Stored dataset items:
* * *

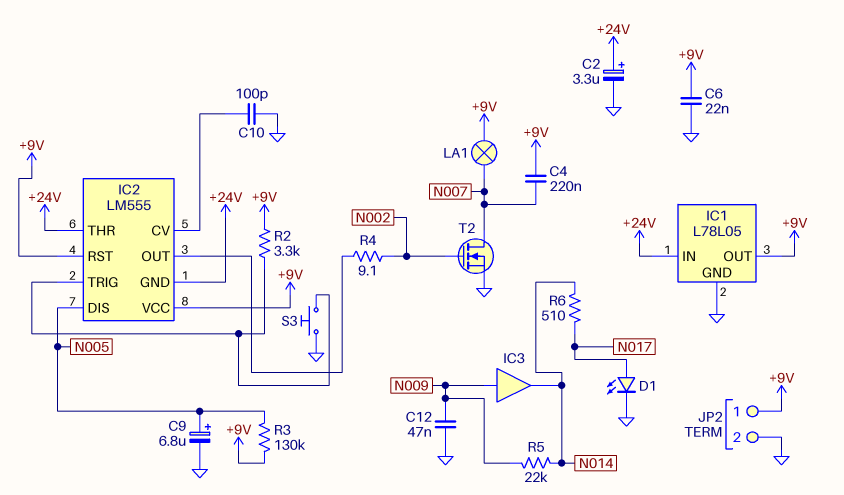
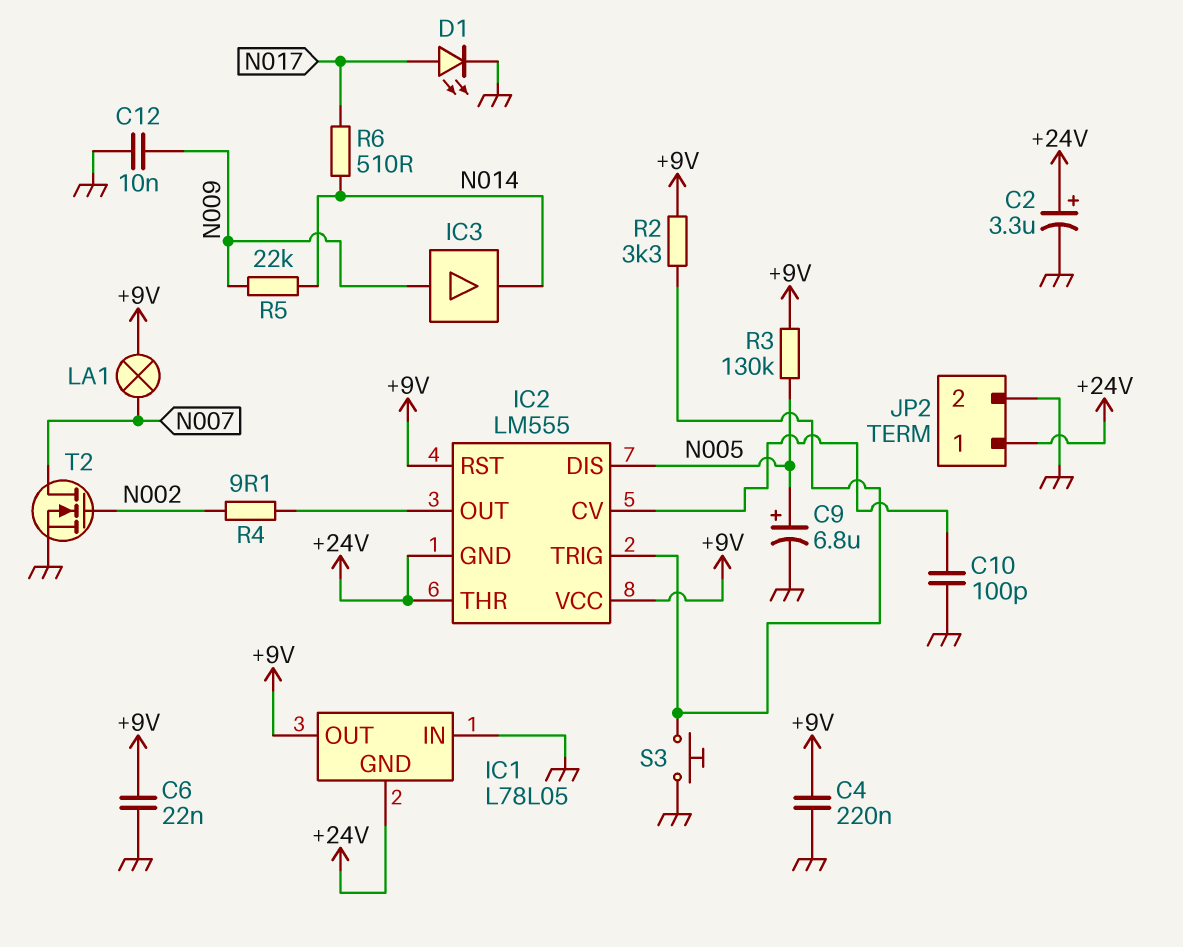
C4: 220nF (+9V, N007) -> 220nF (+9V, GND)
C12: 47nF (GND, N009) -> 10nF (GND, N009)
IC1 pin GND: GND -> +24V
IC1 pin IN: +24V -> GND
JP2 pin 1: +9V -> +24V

* * *

## Your goal
The entries are to be transcribed word for word, without their images.

## Result of the exercise
C4: 220nF (+9V, N007) -> 220nF (+9V, GND)
C12: 47nF (GND, N009) -> 10nF (GND, N009)
IC1 pin GND: GND -> +24V
IC1 pin IN: +24V -> GND
JP2 pin 1: +9V -> +24V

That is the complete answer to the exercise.